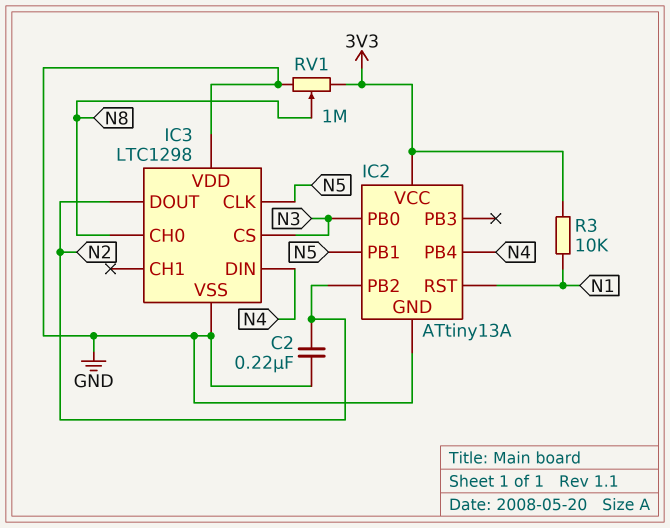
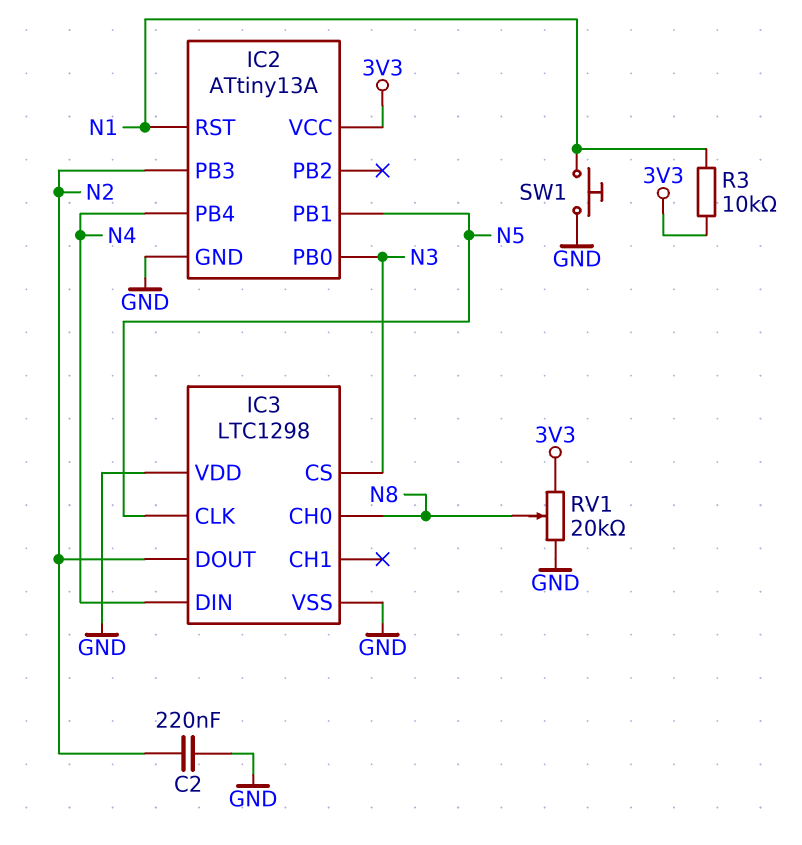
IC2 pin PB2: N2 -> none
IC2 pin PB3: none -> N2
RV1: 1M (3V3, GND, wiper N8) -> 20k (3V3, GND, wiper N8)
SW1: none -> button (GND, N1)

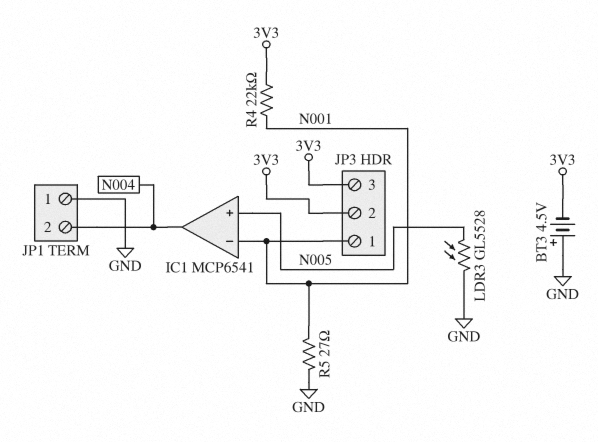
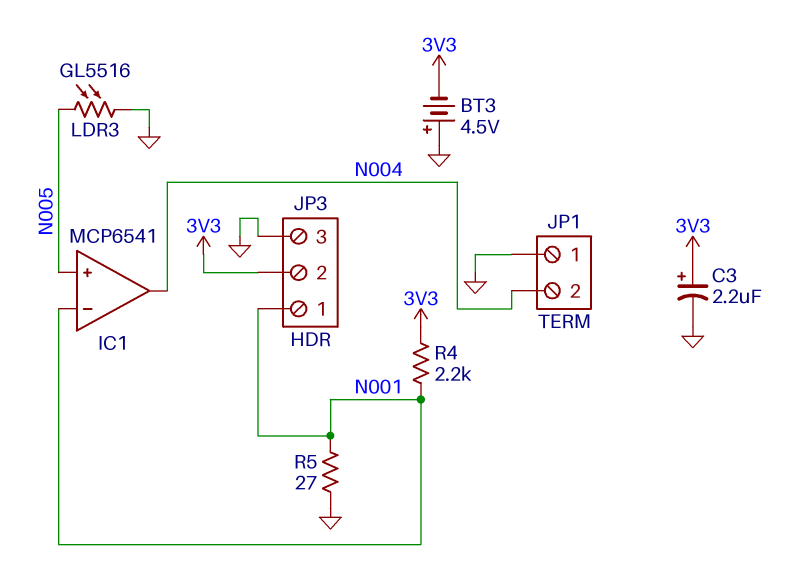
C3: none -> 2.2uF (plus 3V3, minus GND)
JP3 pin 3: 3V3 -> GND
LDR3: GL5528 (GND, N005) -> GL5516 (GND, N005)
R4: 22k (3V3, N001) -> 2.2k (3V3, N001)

○ ○ ○ ○ ○

THE TASK:
Select and copy each line from the data that includes the word "none".

TASK RESPONSE:
IC2 pin PB2: N2 -> none
IC2 pin PB3: none -> N2
SW1: none -> button (GND, N1)
C3: none -> 2.2uF (plus 3V3, minus GND)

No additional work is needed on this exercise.